▶ What you have to do:
Scan the entries below for "minus" and copy each line that holds it.

*** Begin section ***

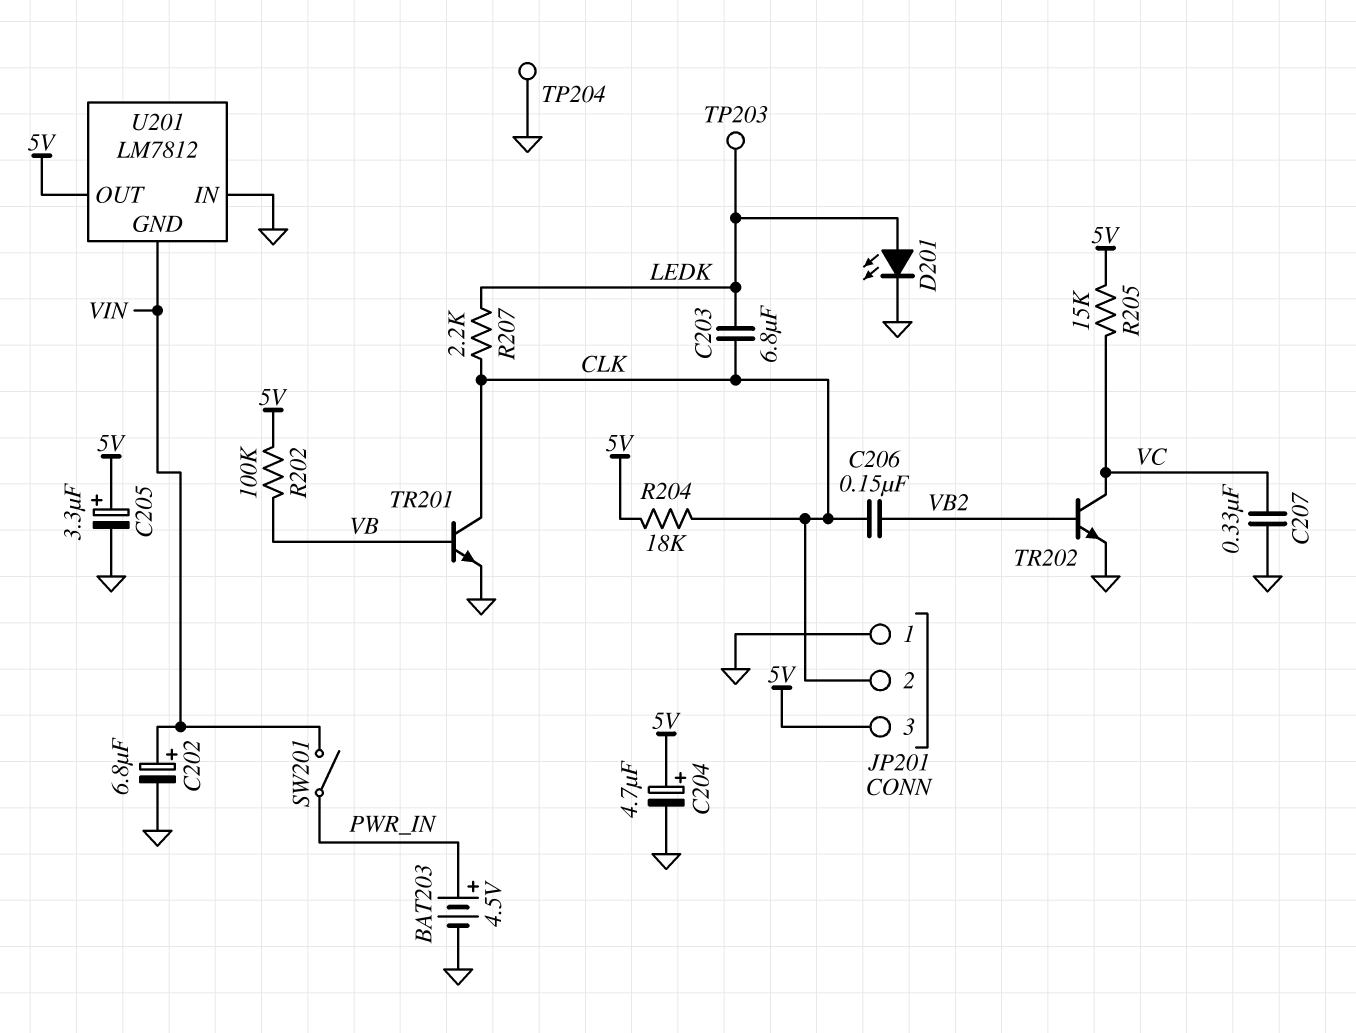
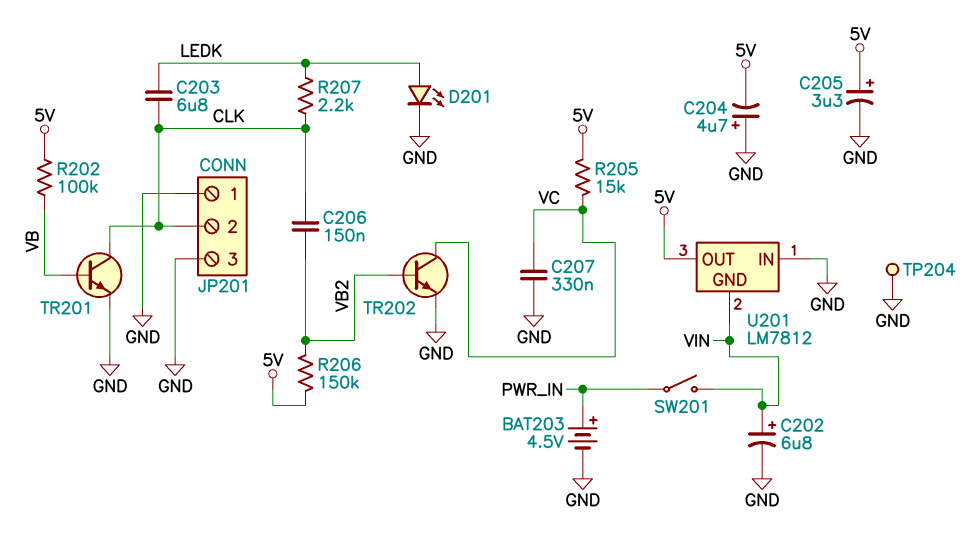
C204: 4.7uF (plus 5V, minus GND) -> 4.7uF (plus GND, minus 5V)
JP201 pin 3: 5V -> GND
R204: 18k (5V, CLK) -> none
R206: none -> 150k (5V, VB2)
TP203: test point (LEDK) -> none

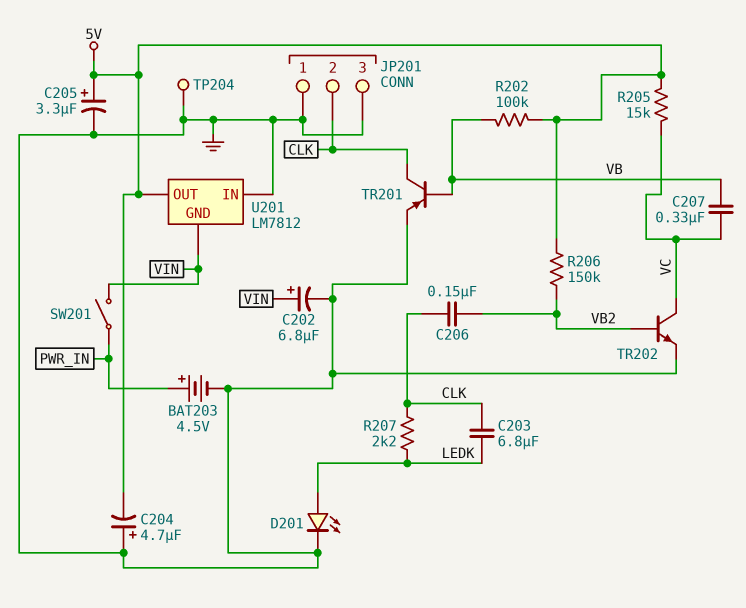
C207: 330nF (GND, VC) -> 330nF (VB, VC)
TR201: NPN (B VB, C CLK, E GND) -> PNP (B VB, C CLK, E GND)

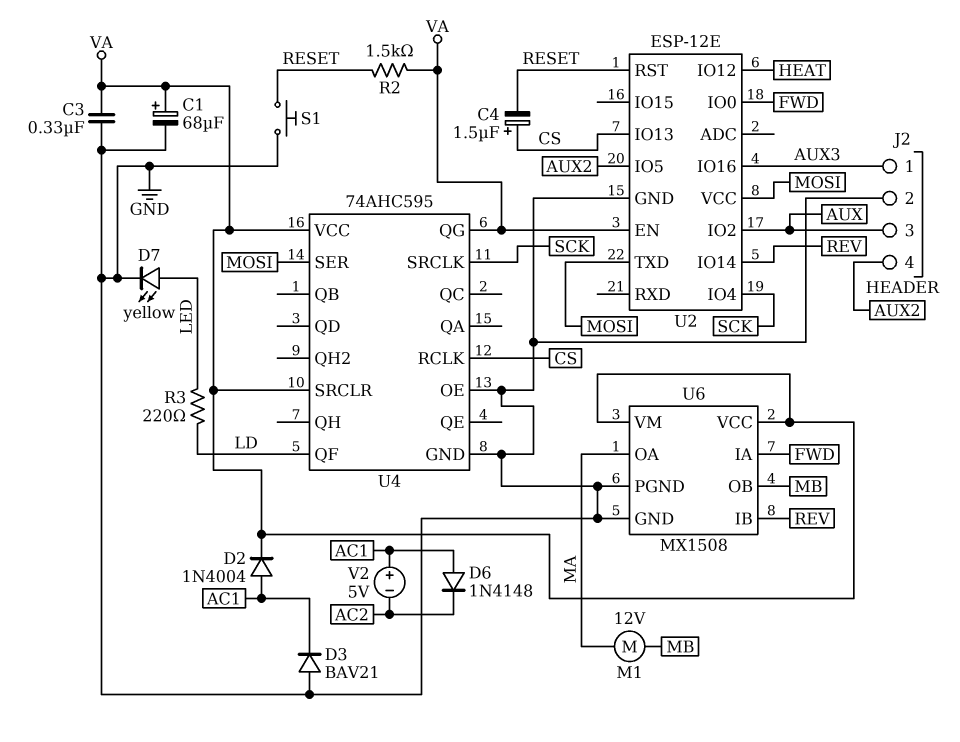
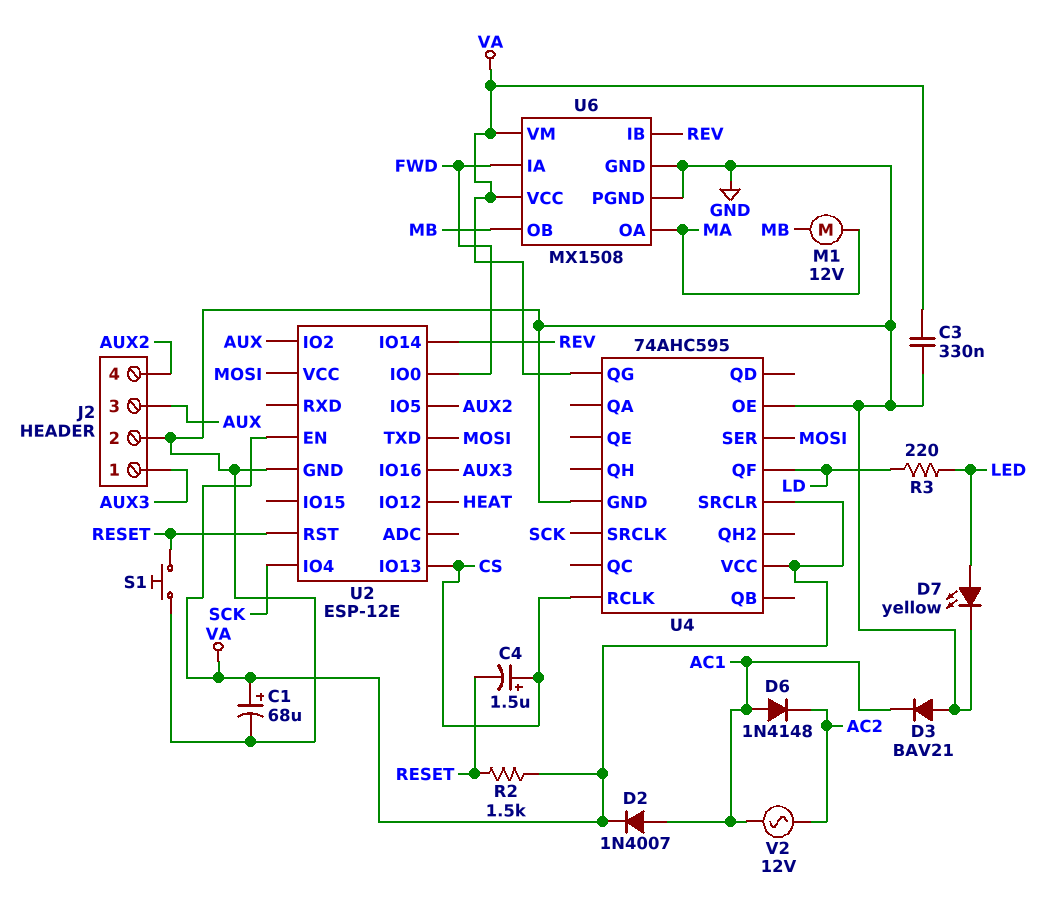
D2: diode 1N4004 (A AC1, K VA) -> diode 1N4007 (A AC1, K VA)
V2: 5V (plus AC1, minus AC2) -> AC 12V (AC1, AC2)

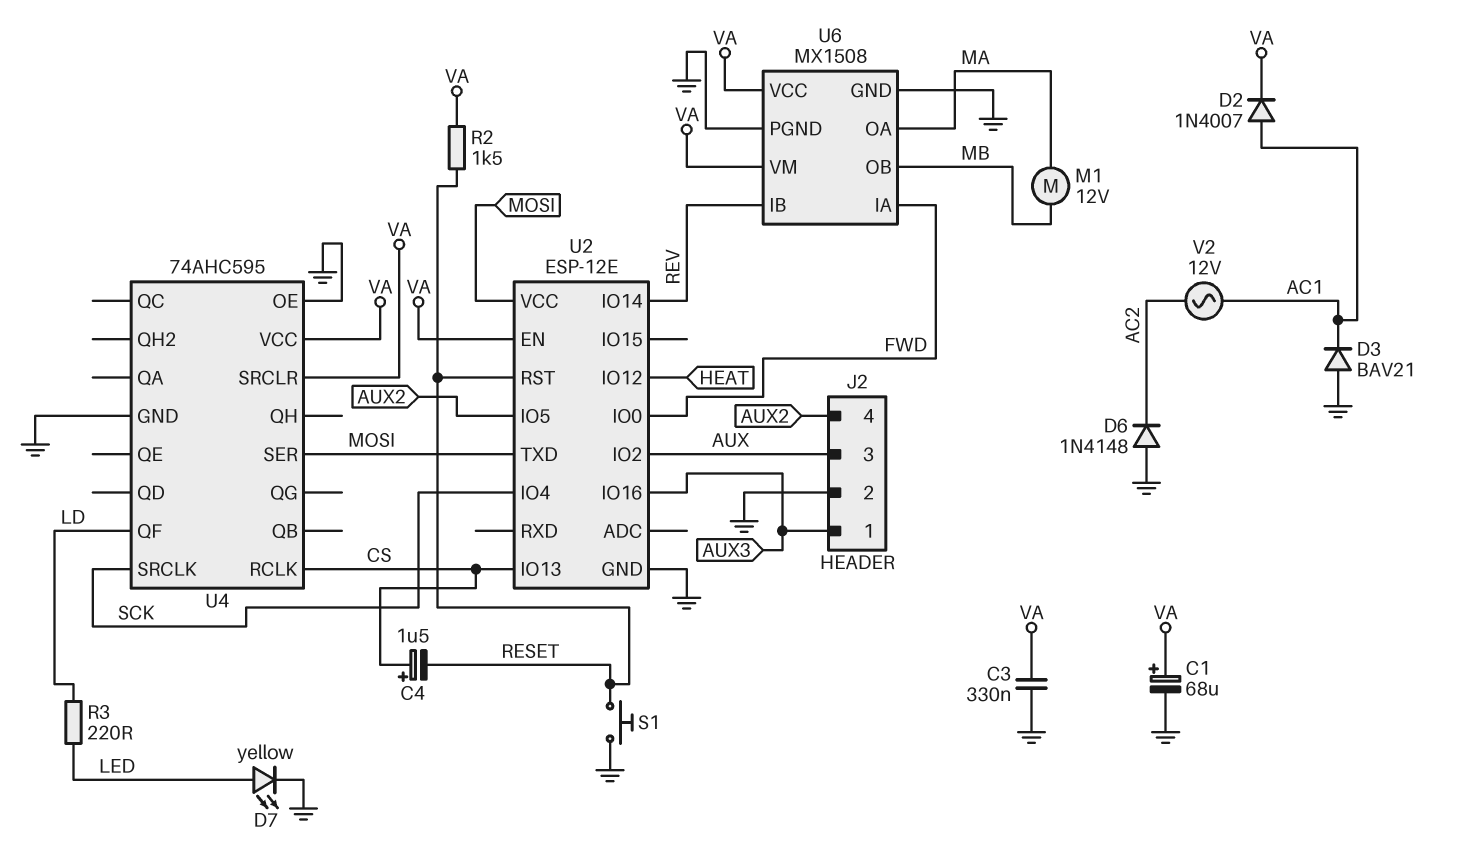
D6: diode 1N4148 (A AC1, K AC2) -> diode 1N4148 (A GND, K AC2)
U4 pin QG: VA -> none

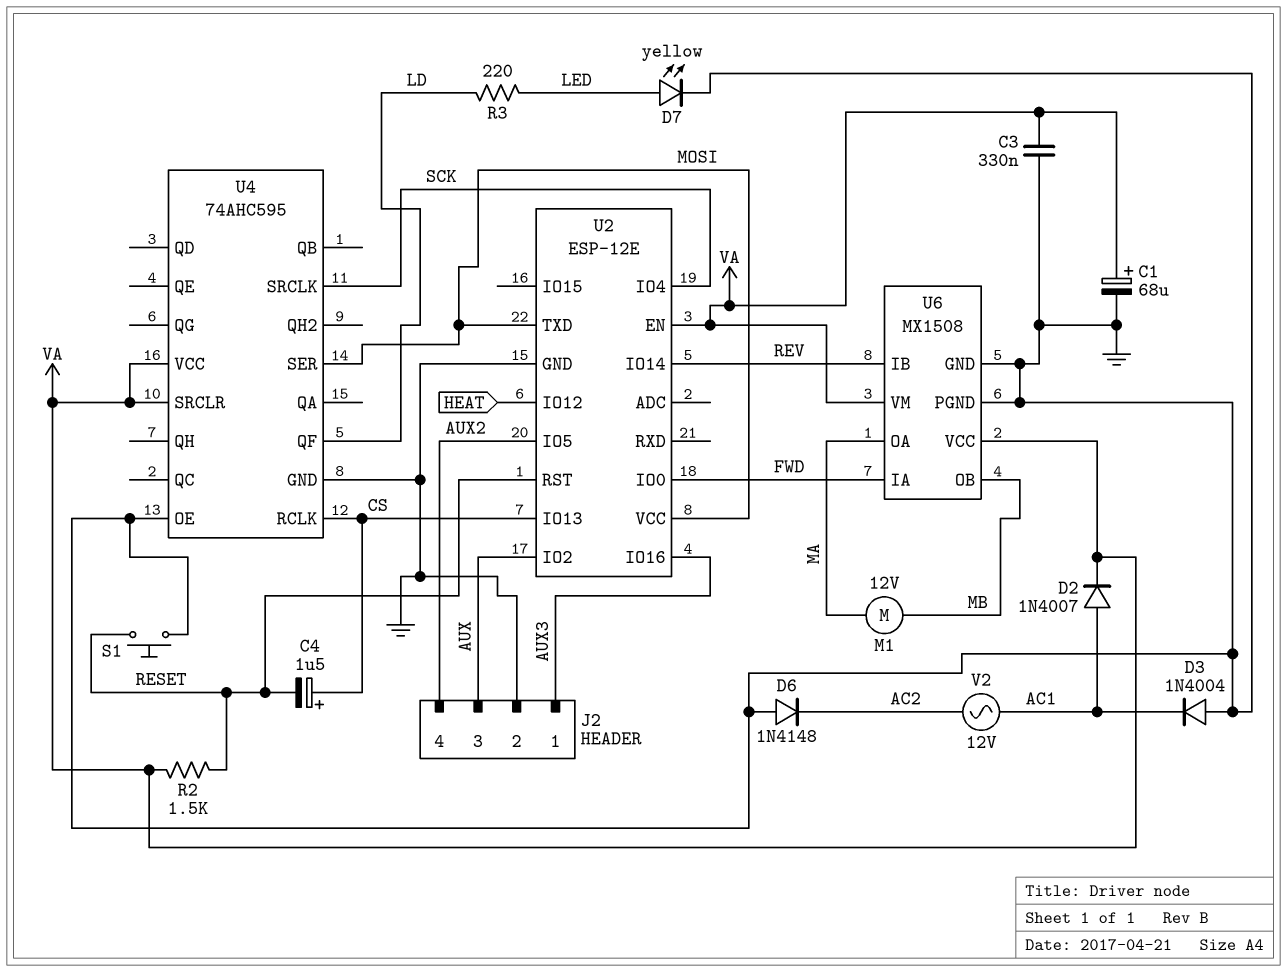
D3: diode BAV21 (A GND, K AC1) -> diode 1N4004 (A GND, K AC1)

*** End section ***

▶ Result of this task:
C204: 4.7uF (plus 5V, minus GND) -> 4.7uF (plus GND, minus 5V)
V2: 5V (plus AC1, minus AC2) -> AC 12V (AC1, AC2)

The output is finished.